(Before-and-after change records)
Segment Open
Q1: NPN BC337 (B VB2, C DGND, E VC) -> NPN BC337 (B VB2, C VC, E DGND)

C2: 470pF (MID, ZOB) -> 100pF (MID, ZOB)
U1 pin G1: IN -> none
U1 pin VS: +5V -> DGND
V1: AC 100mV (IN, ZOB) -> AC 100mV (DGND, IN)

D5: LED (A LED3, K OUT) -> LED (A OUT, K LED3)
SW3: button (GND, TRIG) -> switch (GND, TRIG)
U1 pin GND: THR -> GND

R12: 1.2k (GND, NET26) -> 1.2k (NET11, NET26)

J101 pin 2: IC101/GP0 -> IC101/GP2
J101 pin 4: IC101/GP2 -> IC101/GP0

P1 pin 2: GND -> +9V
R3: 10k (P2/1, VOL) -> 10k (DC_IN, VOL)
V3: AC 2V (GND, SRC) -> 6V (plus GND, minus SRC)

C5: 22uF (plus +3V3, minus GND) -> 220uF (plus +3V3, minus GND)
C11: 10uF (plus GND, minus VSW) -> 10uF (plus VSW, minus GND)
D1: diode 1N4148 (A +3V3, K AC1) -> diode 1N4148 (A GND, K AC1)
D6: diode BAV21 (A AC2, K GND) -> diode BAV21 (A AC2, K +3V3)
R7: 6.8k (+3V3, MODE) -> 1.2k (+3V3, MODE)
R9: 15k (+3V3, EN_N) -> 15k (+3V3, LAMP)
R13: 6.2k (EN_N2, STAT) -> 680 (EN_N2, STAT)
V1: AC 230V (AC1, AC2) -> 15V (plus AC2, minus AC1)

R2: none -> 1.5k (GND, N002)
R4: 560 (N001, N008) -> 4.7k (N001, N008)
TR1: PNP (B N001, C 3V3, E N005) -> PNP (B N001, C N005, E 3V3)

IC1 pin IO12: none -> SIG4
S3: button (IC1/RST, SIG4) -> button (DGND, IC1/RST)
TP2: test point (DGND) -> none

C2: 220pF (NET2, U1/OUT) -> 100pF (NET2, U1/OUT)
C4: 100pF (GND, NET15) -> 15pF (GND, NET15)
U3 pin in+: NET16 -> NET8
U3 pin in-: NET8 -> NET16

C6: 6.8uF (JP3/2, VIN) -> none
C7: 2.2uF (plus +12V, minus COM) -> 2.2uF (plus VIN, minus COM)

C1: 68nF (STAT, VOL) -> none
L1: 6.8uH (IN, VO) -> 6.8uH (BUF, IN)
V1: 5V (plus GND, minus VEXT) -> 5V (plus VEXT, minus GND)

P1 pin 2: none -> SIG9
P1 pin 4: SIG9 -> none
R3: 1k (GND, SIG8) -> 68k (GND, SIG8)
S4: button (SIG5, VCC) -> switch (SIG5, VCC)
Segment Closed
- [To do]:
Repeat only the lines from the one holding "TR1: PNP (B" through the last line of the data.

- [Result of the task]:
TR1: PNP (B N001, C 3V3, E N005) -> PNP (B N001, C N005, E 3V3)

IC1 pin IO12: none -> SIG4
S3: button (IC1/RST, SIG4) -> button (DGND, IC1/RST)
TP2: test point (DGND) -> none

C2: 220pF (NET2, U1/OUT) -> 100pF (NET2, U1/OUT)
C4: 100pF (GND, NET15) -> 15pF (GND, NET15)
U3 pin in+: NET16 -> NET8
U3 pin in-: NET8 -> NET16

C6: 6.8uF (JP3/2, VIN) -> none
C7: 2.2uF (plus +12V, minus COM) -> 2.2uF (plus VIN, minus COM)

C1: 68nF (STAT, VOL) -> none
L1: 6.8uH (IN, VO) -> 6.8uH (BUF, IN)
V1: 5V (plus GND, minus VEXT) -> 5V (plus VEXT, minus GND)

P1 pin 2: none -> SIG9
P1 pin 4: SIG9 -> none
R3: 1k (GND, SIG8) -> 68k (GND, SIG8)
S4: button (SIG5, VCC) -> switch (SIG5, VCC)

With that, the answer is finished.